Required work.
For this exercise, reproduce the entries below exactly, but only from the line containing "blue 1x2 plate" through the line containing "red 1x1 cone", both included.

(Supplied data Opens)

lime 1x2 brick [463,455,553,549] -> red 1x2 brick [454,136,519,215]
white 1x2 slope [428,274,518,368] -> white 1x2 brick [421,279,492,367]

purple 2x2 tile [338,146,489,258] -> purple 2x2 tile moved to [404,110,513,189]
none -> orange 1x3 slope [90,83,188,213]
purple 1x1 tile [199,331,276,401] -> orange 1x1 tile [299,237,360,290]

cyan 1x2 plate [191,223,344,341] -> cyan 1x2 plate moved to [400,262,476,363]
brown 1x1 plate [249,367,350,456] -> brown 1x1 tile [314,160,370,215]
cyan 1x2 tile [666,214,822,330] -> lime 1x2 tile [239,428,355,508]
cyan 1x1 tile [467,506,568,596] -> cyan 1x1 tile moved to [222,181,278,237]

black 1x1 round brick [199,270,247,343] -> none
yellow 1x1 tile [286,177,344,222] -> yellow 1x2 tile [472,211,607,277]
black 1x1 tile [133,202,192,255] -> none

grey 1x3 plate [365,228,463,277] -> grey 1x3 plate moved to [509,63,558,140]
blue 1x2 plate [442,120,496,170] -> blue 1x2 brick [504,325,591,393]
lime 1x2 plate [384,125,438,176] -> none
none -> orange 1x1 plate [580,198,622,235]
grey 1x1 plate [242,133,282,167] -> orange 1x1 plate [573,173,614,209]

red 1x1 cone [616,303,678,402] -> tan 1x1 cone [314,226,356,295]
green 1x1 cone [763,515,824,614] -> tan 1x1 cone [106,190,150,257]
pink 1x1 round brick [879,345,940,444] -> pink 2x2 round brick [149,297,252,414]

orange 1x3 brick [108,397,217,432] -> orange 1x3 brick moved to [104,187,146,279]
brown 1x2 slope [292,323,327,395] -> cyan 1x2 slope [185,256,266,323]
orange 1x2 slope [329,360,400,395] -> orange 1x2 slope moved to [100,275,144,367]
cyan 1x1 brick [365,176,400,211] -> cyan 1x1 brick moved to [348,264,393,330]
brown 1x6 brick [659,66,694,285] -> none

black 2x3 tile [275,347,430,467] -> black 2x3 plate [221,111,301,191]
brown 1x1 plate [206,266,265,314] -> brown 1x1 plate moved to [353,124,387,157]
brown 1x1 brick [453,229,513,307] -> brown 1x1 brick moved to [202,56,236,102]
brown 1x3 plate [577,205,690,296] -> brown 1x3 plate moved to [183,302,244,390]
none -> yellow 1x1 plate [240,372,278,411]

(Supplied data Closes)

Written response.
blue 1x2 plate [442,120,496,170] -> blue 1x2 brick [504,325,591,393]
lime 1x2 plate [384,125,438,176] -> none
none -> orange 1x1 plate [580,198,622,235]
grey 1x1 plate [242,133,282,167] -> orange 1x1 plate [573,173,614,209]

red 1x1 cone [616,303,678,402] -> tan 1x1 cone [314,226,356,295]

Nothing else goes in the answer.